Instructions for the task = Express every line of the listing below as a JSON array of strings, one string per line, and leave out any blank lines.
══ Supplied data ══
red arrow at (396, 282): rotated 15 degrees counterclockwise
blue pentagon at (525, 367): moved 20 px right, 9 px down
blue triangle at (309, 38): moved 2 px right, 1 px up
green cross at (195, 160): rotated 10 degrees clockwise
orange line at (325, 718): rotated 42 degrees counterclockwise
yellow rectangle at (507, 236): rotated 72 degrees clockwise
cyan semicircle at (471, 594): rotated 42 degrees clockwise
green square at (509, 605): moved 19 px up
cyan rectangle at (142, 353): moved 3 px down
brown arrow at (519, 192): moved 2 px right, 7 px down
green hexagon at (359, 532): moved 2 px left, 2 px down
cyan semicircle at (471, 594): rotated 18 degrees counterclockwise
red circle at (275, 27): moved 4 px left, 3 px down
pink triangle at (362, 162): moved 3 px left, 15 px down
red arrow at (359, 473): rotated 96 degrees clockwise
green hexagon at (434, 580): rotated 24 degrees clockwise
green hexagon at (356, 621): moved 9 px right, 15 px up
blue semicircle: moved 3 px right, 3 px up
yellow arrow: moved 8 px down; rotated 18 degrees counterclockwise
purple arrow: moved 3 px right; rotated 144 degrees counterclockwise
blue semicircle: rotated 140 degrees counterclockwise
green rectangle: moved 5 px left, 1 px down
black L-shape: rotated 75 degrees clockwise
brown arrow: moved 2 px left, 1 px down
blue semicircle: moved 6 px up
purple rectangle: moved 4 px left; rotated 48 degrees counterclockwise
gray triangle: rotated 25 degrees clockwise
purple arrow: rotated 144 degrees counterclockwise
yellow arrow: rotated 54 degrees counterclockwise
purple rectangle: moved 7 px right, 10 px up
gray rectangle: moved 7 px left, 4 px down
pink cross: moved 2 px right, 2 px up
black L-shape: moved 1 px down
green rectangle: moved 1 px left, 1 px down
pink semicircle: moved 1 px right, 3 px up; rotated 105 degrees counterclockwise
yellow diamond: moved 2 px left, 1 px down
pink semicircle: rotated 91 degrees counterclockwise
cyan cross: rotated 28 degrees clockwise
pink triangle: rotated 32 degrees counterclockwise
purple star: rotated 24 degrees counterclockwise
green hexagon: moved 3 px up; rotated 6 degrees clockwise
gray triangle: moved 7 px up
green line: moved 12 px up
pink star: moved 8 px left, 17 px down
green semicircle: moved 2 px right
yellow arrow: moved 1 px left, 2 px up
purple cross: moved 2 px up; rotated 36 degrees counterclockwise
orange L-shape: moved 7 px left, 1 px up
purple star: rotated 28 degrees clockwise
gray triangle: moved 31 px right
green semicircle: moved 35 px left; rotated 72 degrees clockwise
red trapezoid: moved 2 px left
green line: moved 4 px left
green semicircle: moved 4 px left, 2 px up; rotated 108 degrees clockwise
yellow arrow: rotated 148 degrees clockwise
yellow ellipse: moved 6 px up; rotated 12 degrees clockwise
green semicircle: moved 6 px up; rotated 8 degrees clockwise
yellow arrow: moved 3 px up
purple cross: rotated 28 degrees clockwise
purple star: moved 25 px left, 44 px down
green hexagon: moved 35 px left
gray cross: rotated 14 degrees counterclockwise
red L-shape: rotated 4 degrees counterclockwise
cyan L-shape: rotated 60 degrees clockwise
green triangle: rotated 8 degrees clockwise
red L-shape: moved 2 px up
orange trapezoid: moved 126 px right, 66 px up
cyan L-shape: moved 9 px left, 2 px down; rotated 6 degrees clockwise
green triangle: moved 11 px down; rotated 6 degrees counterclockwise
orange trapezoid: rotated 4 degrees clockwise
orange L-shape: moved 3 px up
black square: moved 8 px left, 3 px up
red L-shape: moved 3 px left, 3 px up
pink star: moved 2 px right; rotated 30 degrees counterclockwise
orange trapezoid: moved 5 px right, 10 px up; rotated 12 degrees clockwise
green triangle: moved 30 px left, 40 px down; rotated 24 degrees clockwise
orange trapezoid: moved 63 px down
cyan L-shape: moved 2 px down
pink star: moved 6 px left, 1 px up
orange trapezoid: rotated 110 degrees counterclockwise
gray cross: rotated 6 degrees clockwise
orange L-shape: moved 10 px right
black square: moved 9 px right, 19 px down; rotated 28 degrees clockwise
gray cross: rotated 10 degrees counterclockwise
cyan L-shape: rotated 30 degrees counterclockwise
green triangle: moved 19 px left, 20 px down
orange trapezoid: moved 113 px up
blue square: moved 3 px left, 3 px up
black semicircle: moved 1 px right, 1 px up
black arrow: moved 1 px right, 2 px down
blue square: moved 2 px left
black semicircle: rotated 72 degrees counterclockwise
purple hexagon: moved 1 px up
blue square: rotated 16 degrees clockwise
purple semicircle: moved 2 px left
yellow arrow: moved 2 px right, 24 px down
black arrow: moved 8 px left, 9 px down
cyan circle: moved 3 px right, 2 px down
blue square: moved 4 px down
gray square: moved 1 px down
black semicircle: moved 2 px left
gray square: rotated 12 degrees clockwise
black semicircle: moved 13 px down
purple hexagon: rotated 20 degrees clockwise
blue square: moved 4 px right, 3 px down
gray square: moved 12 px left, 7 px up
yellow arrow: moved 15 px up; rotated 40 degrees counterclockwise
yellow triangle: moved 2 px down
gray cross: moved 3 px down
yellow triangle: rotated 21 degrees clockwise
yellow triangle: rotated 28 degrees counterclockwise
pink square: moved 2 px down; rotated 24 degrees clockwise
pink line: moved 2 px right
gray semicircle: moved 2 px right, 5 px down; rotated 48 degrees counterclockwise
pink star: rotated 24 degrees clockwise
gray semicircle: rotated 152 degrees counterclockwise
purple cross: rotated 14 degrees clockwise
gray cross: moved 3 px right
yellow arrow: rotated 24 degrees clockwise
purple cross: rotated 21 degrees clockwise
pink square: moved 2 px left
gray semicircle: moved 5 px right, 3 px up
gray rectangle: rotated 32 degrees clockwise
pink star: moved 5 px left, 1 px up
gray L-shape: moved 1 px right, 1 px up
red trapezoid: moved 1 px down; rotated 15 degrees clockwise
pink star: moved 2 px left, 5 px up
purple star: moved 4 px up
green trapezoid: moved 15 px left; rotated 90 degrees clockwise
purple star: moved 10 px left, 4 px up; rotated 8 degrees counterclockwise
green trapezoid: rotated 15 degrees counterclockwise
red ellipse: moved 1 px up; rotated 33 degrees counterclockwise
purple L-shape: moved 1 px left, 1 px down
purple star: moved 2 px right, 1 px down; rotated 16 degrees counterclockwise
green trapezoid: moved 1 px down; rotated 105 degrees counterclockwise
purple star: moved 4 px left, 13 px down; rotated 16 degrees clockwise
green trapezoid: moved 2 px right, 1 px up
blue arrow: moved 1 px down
═══
Solution to this exercise =
[
  "red arrow at (396, 282): rotated 15 degrees counterclockwise",
  "blue pentagon at (525, 367): moved 20 px right, 9 px down",
  "blue triangle at (309, 38): moved 2 px right, 1 px up",
  "green cross at (195, 160): rotated 10 degrees clockwise",
  "orange line at (325, 718): rotated 42 degrees counterclockwise",
  "yellow rectangle at (507, 236): rotated 72 degrees clockwise",
  "cyan semicircle at (471, 594): rotated 42 degrees clockwise",
  "green square at (509, 605): moved 19 px up",
  "cyan rectangle at (142, 353): moved 3 px down",
  "brown arrow at (519, 192): moved 2 px right, 7 px down",
  "green hexagon at (359, 532): moved 2 px left, 2 px down",
  "cyan semicircle at (471, 594): rotated 18 degrees counterclockwise",
  "red circle at (275, 27): moved 4 px left, 3 px down",
  "pink triangle at (362, 162): moved 3 px left, 15 px down",
  "red arrow at (359, 473): rotated 96 degrees clockwise",
  "green hexagon at (434, 580): rotated 24 degrees clockwise",
  "green hexagon at (356, 621): moved 9 px right, 15 px up",
  "blue semicircle: moved 3 px right, 3 px up",
  "yellow arrow: moved 8 px down; rotated 18 degrees counterclockwise",
  "purple arrow: moved 3 px right; rotated 144 degrees counterclockwise",
  "blue semicircle: rotated 140 degrees counterclockwise",
  "green rectangle: moved 5 px left, 1 px down",
  "black L-shape: rotated 75 degrees clockwise",
  "brown arrow: moved 2 px left, 1 px down",
  "blue semicircle: moved 6 px up",
  "purple rectangle: moved 4 px left; rotated 48 degrees counterclockwise",
  "gray triangle: rotated 25 degrees clockwise",
  "purple arrow: rotated 144 degrees counterclockwise",
  "yellow arrow: rotated 54 degrees counterclockwise",
  "purple rectangle: moved 7 px right, 10 px up",
  "gray rectangle: moved 7 px left, 4 px down",
  "pink cross: moved 2 px right, 2 px up",
  "black L-shape: moved 1 px down",
  "green rectangle: moved 1 px left, 1 px down",
  "pink semicircle: moved 1 px right, 3 px up; rotated 105 degrees counterclockwise",
  "yellow diamond: moved 2 px left, 1 px down",
  "pink semicircle: rotated 91 degrees counterclockwise",
  "cyan cross: rotated 28 degrees clockwise",
  "pink triangle: rotated 32 degrees counterclockwise",
  "purple star: rotated 24 degrees counterclockwise",
  "green hexagon: moved 3 px up; rotated 6 degrees clockwise",
  "gray triangle: moved 7 px up",
  "green line: moved 12 px up",
  "pink star: moved 8 px left, 17 px down",
  "green semicircle: moved 2 px right",
  "yellow arrow: moved 1 px left, 2 px up",
  "purple cross: moved 2 px up; rotated 36 degrees counterclockwise",
  "orange L-shape: moved 7 px left, 1 px up",
  "purple star: rotated 28 degrees clockwise",
  "gray triangle: moved 31 px right",
  "green semicircle: moved 35 px left; rotated 72 degrees clockwise",
  "red trapezoid: moved 2 px left",
  "green line: moved 4 px left",
  "green semicircle: moved 4 px left, 2 px up; rotated 108 degrees clockwise",
  "yellow arrow: rotated 148 degrees clockwise",
  "yellow ellipse: moved 6 px up; rotated 12 degrees clockwise",
  "green semicircle: moved 6 px up; rotated 8 degrees clockwise",
  "yellow arrow: moved 3 px up",
  "purple cross: rotated 28 degrees clockwise",
  "purple star: moved 25 px left, 44 px down",
  "green hexagon: moved 35 px left",
  "gray cross: rotated 14 degrees counterclockwise",
  "red L-shape: rotated 4 degrees counterclockwise",
  "cyan L-shape: rotated 60 degrees clockwise",
  "green triangle: rotated 8 degrees clockwise",
  "red L-shape: moved 2 px up",
  "orange trapezoid: moved 126 px right, 66 px up",
  "cyan L-shape: moved 9 px left, 2 px down; rotated 6 degrees clockwise",
  "green triangle: moved 11 px down; rotated 6 degrees counterclockwise",
  "orange trapezoid: rotated 4 degrees clockwise",
  "orange L-shape: moved 3 px up",
  "black square: moved 8 px left, 3 px up",
  "red L-shape: moved 3 px left, 3 px up",
  "pink star: moved 2 px right; rotated 30 degrees counterclockwise",
  "orange trapezoid: moved 5 px right, 10 px up; rotated 12 degrees clockwise",
  "green triangle: moved 30 px left, 40 px down; rotated 24 degrees clockwise",
  "orange trapezoid: moved 63 px down",
  "cyan L-shape: moved 2 px down",
  "pink star: moved 6 px left, 1 px up",
  "orange trapezoid: rotated 110 degrees counterclockwise",
  "gray cross: rotated 6 degrees clockwise",
  "orange L-shape: moved 10 px right",
  "black square: moved 9 px right, 19 px down; rotated 28 degrees clockwise",
  "gray cross: rotated 10 degrees counterclockwise",
  "cyan L-shape: rotated 30 degrees counterclockwise",
  "green triangle: moved 19 px left, 20 px down",
  "orange trapezoid: moved 113 px up",
  "blue square: moved 3 px left, 3 px up",
  "black semicircle: moved 1 px right, 1 px up",
  "black arrow: moved 1 px right, 2 px down",
  "blue square: moved 2 px left",
  "black semicircle: rotated 72 degrees counterclockwise",
  "purple hexagon: moved 1 px up",
  "blue square: rotated 16 degrees clockwise",
  "purple semicircle: moved 2 px left",
  "yellow arrow: moved 2 px right, 24 px down",
  "black arrow: moved 8 px left, 9 px down",
  "cyan circle: moved 3 px right, 2 px down",
  "blue square: moved 4 px down",
  "gray square: moved 1 px down",
  "black semicircle: moved 2 px left",
  "gray square: rotated 12 degrees clockwise",
  "black semicircle: moved 13 px down",
  "purple hexagon: rotated 20 degrees clockwise",
  "blue square: moved 4 px right, 3 px down",
  "gray square: moved 12 px left, 7 px up",
  "yellow arrow: moved 15 px up; rotated 40 degrees counterclockwise",
  "yellow triangle: moved 2 px down",
  "gray cross: moved 3 px down",
  "yellow triangle: rotated 21 degrees clockwise",
  "yellow triangle: rotated 28 degrees counterclockwise",
  "pink square: moved 2 px down; rotated 24 degrees clockwise",
  "pink line: moved 2 px right",
  "gray semicircle: moved 2 px right, 5 px down; rotated 48 degrees counterclockwise",
  "pink star: rotated 24 degrees clockwise",
  "gray semicircle: rotated 152 degrees counterclockwise",
  "purple cross: rotated 14 degrees clockwise",
  "gray cross: moved 3 px right",
  "yellow arrow: rotated 24 degrees clockwise",
  "purple cross: rotated 21 degrees clockwise",
  "pink square: moved 2 px left",
  "gray semicircle: moved 5 px right, 3 px up",
  "gray rectangle: rotated 32 degrees clockwise",
  "pink star: moved 5 px left, 1 px up",
  "gray L-shape: moved 1 px right, 1 px up",
  "red trapezoid: moved 1 px down; rotated 15 degrees clockwise",
  "pink star: moved 2 px left, 5 px up",
  "purple star: moved 4 px up",
  "green trapezoid: moved 15 px left; rotated 90 degrees clockwise",
  "purple star: moved 10 px left, 4 px up; rotated 8 degrees counterclockwise",
  "green trapezoid: rotated 15 degrees counterclockwise",
  "red ellipse: moved 1 px up; rotated 33 degrees counterclockwise",
  "purple L-shape: moved 1 px left, 1 px down",
  "purple star: moved 2 px right, 1 px down; rotated 16 degrees counterclockwise",
  "green trapezoid: moved 1 px down; rotated 105 degrees counterclockwise",
  "purple star: moved 4 px left, 13 px down; rotated 16 degrees clockwise",
  "green trapezoid: moved 2 px right, 1 px up",
  "blue arrow: moved 1 px down"
]